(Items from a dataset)

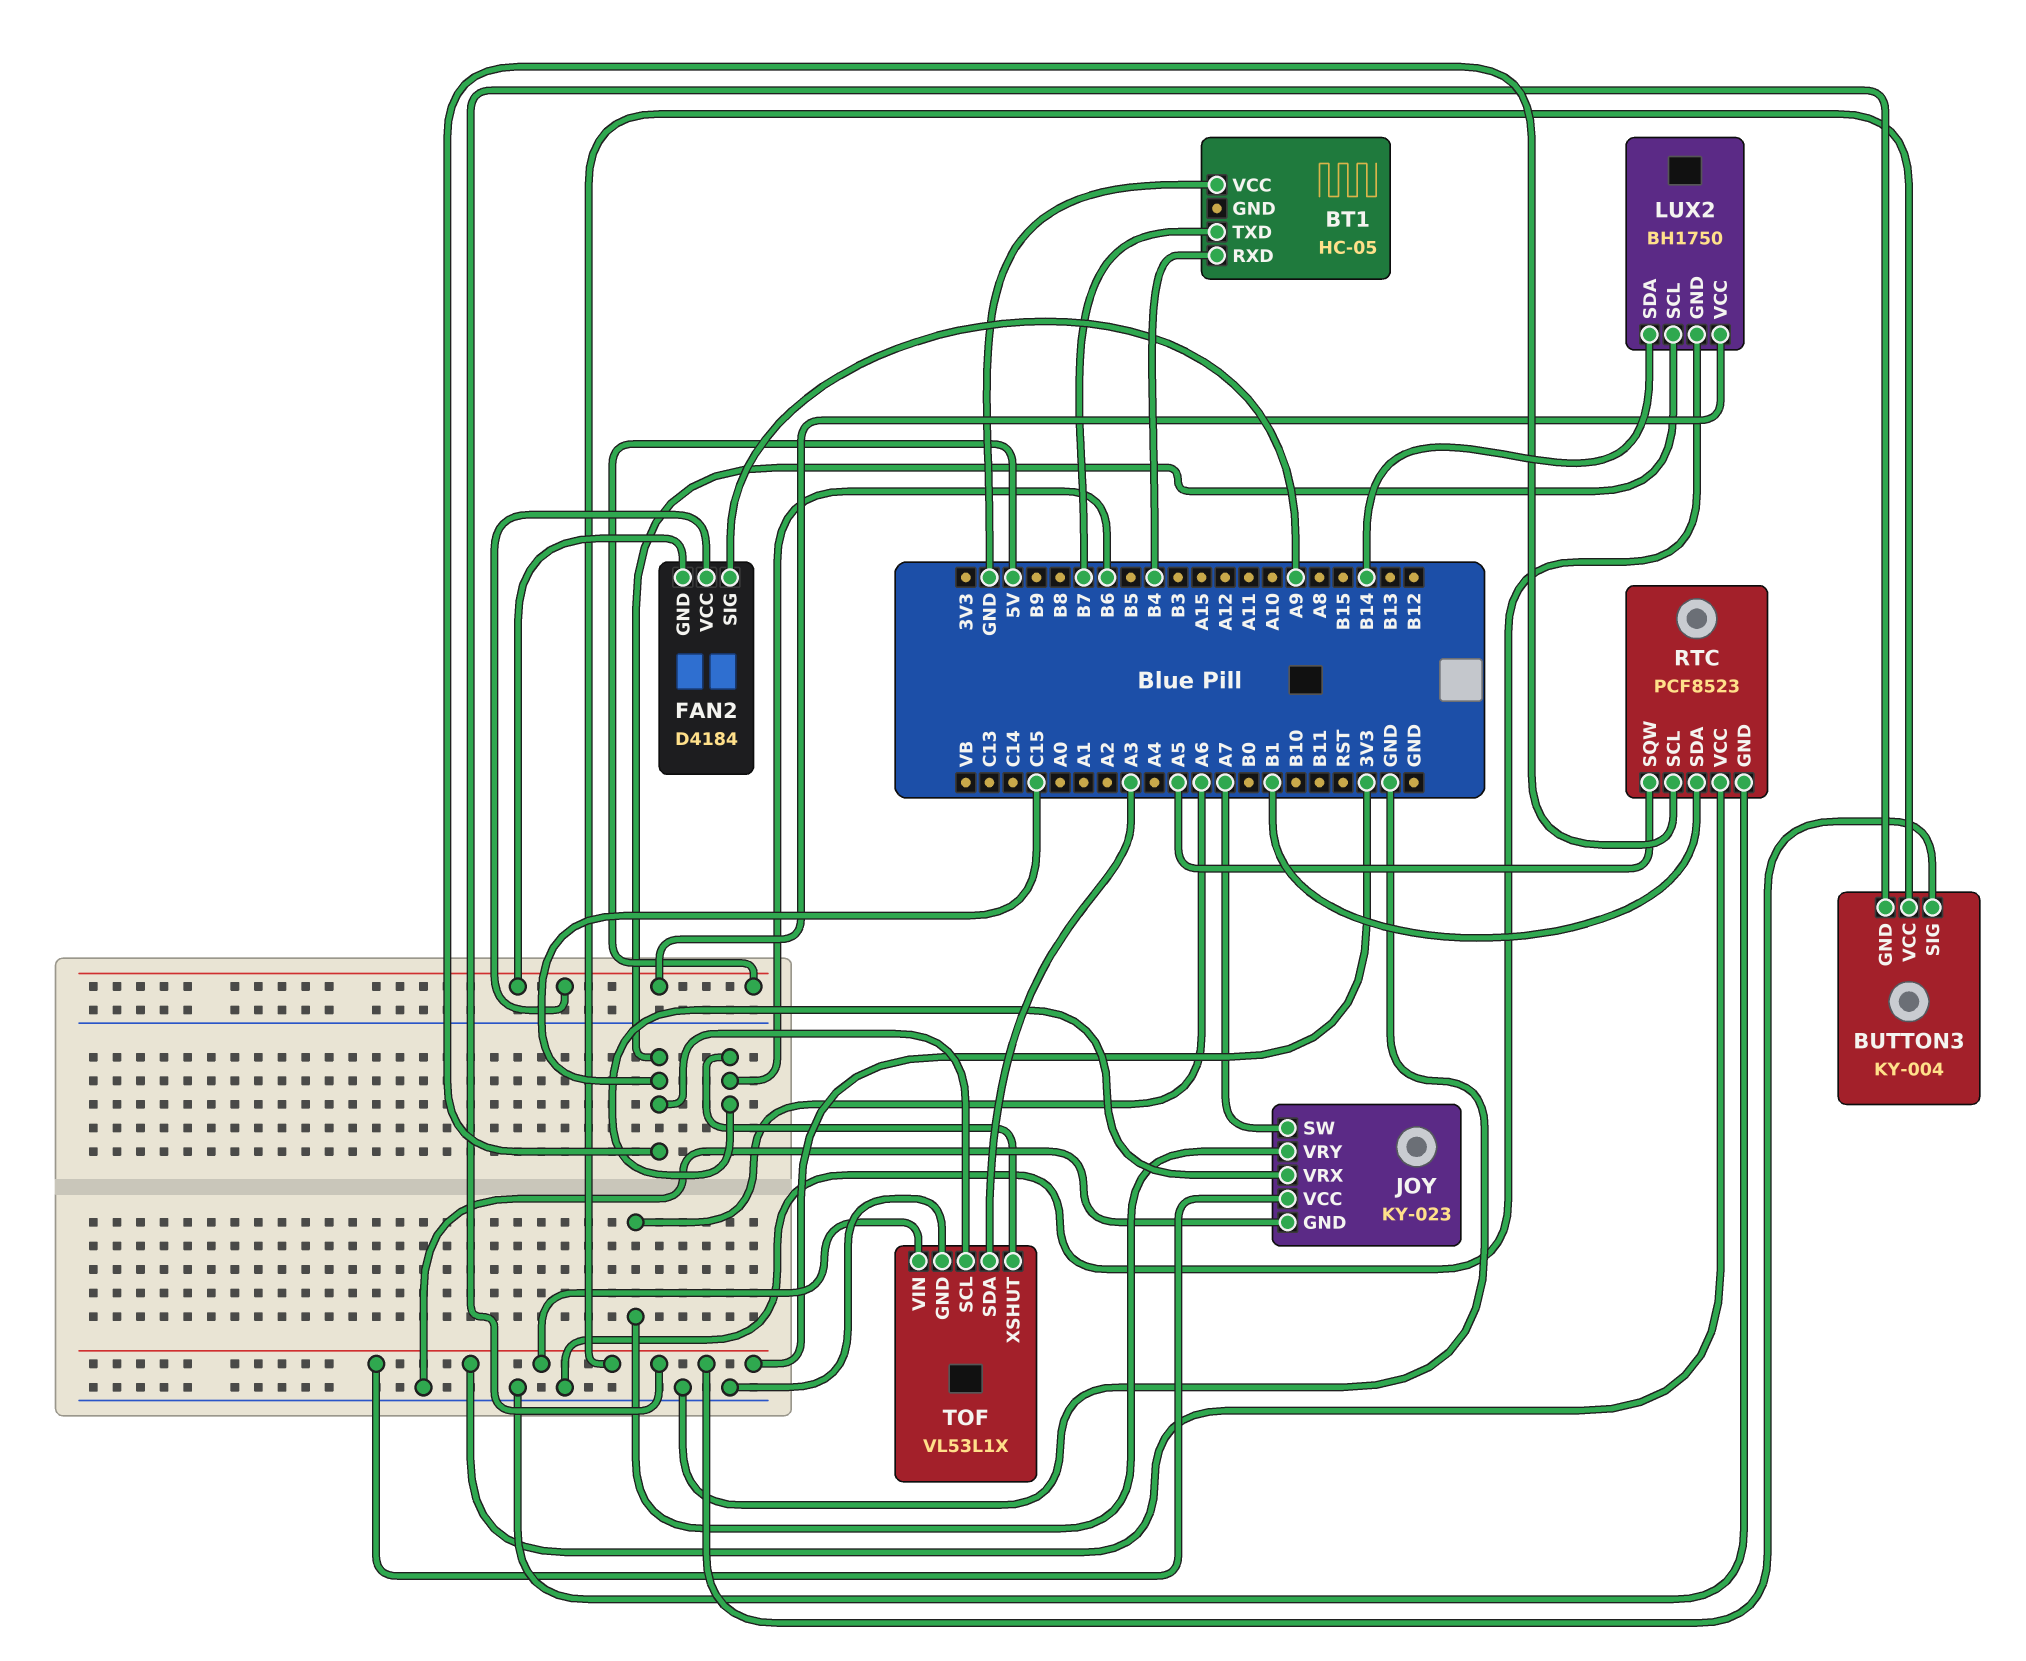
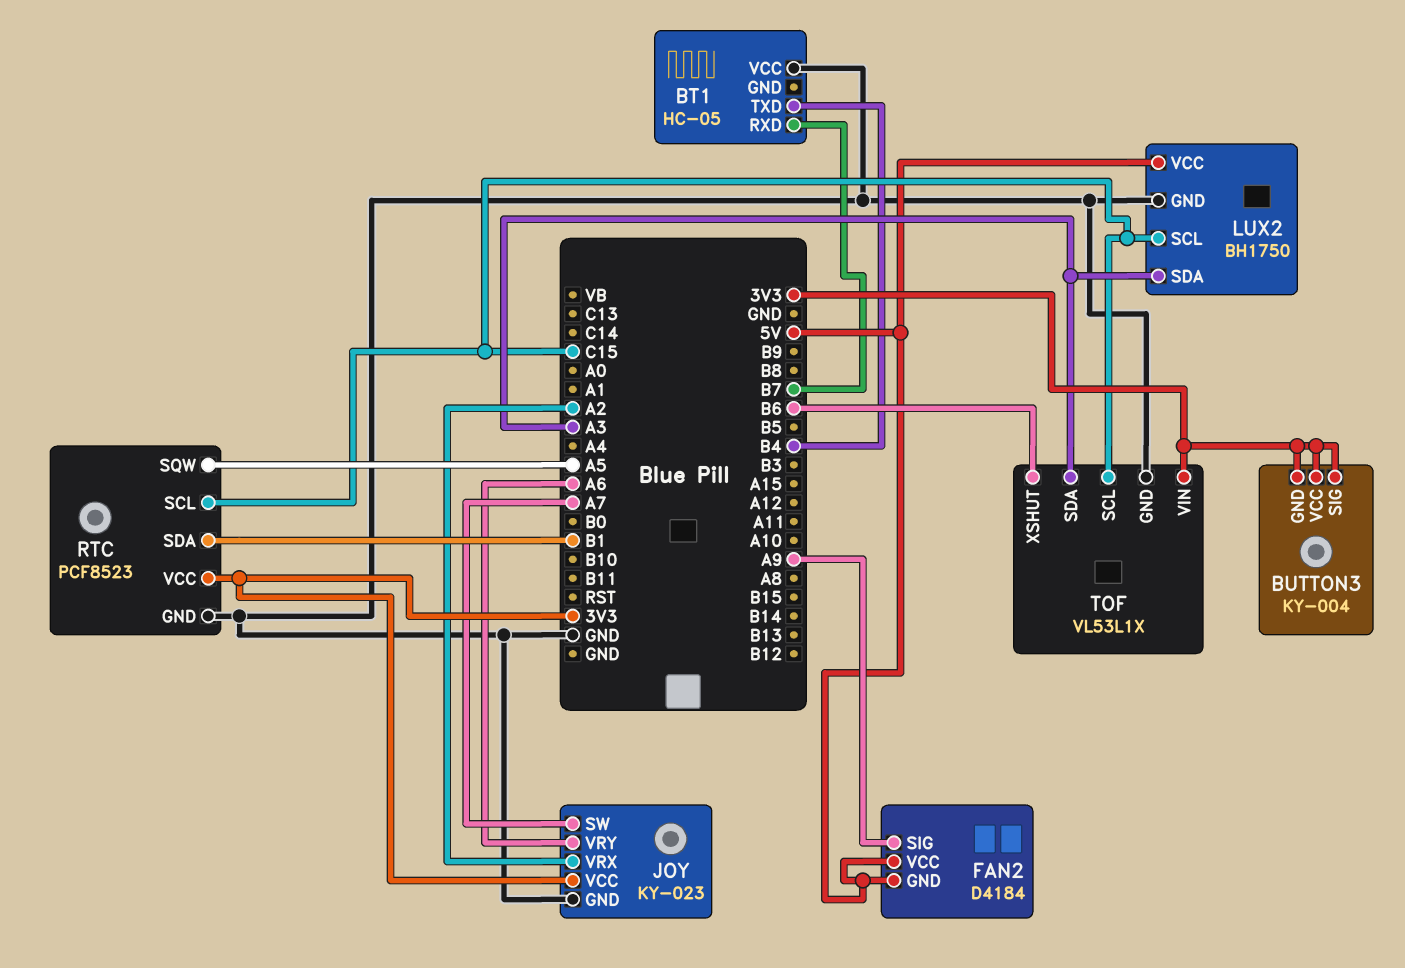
BT1 pin RXD: B4 -> B7
BT1 pin TXD: B7 -> B4
JOY pin VRX: B6 -> A2
LUX2 pin SDA: B14 -> A3

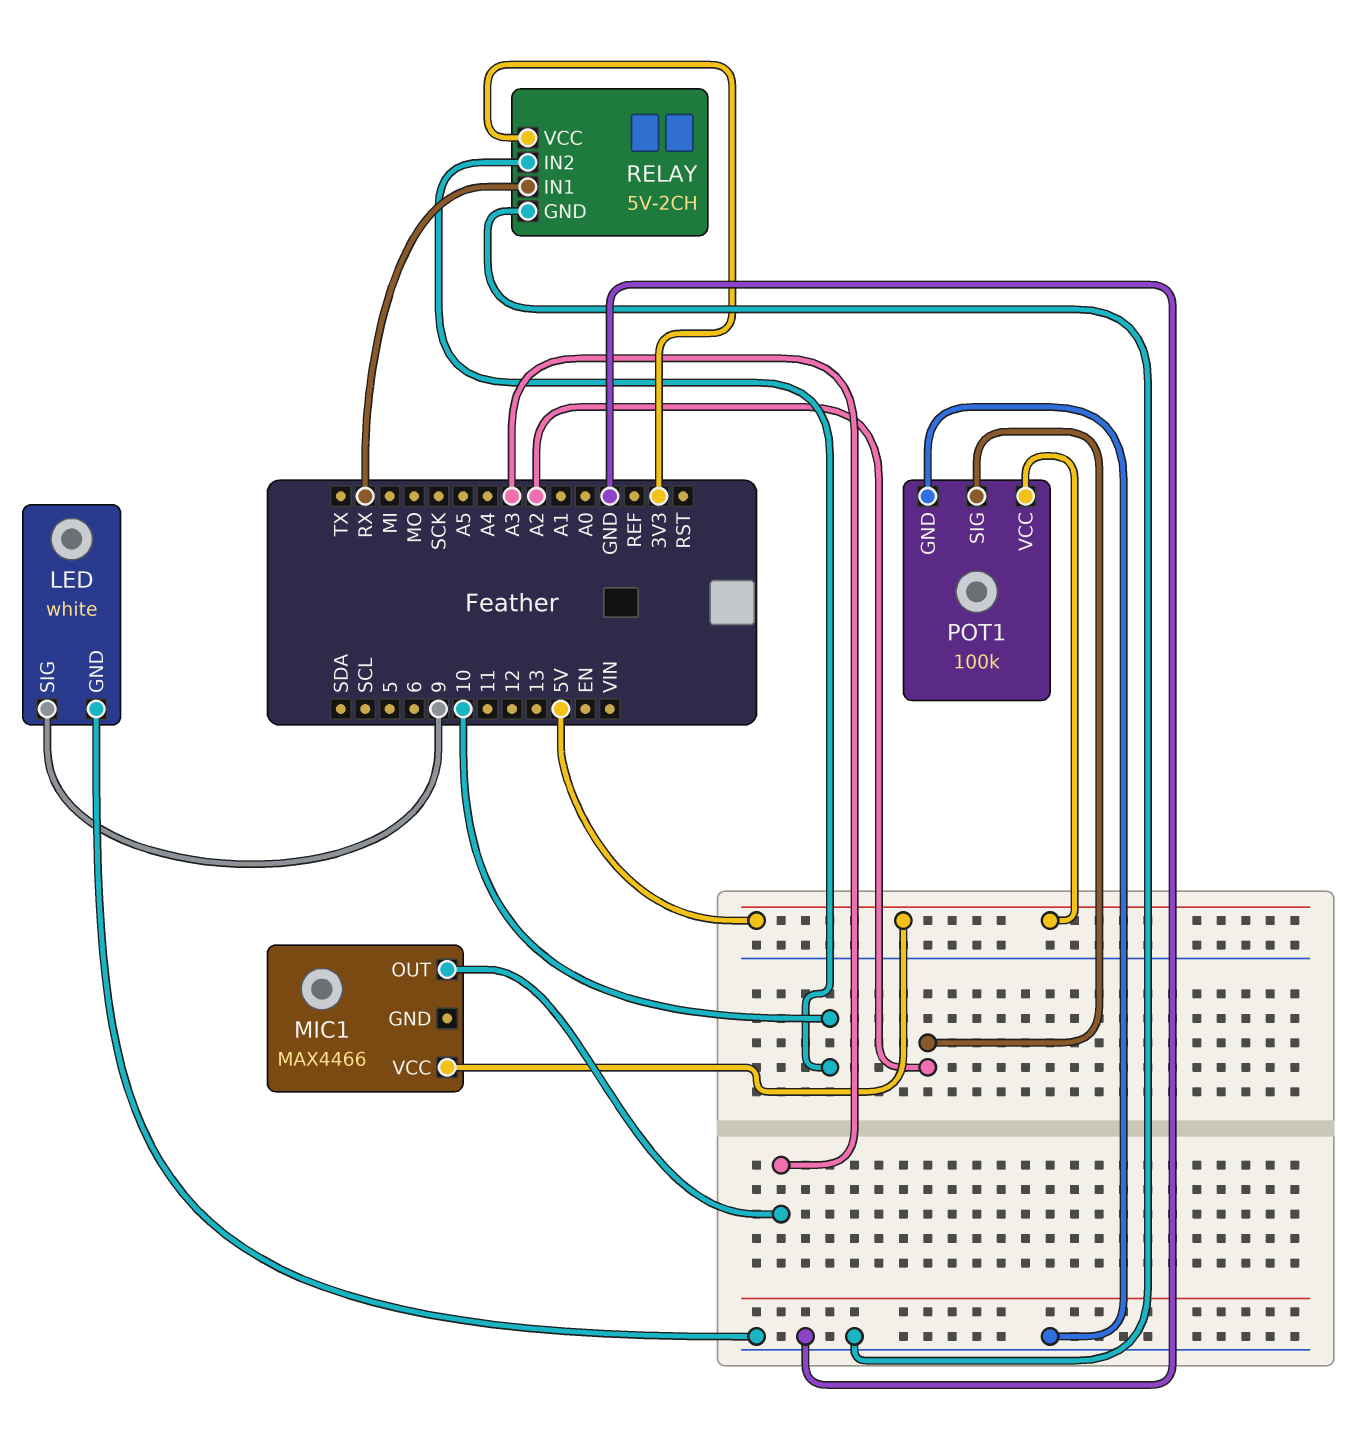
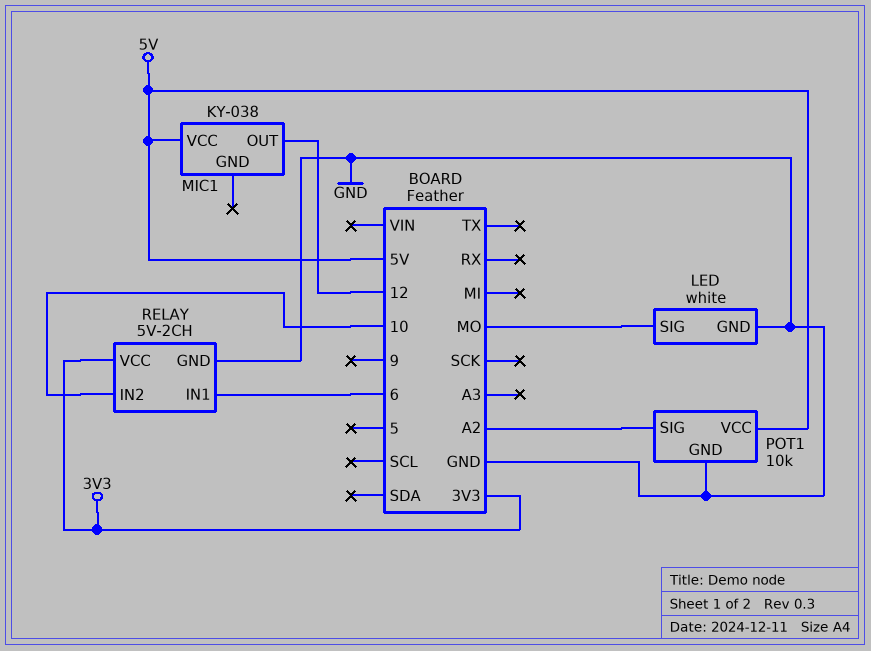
LED pin SIG: 9 -> MO
MIC1: MAX4466 -> KY-038
MIC1 pin OUT: A3 -> 12
POT1: 100k -> 10k
RELAY pin IN1: RX -> 6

**WORK REQUIRED**
Leaving out all pictures, print exactly the lines above from the one containing "JOY pin VRX: B6 -> A2" through the last line of the entries.

**THE COMPLETED TASK**
JOY pin VRX: B6 -> A2
LUX2 pin SDA: B14 -> A3

LED pin SIG: 9 -> MO
MIC1: MAX4466 -> KY-038
MIC1 pin OUT: A3 -> 12
POT1: 100k -> 10k
RELAY pin IN1: RX -> 6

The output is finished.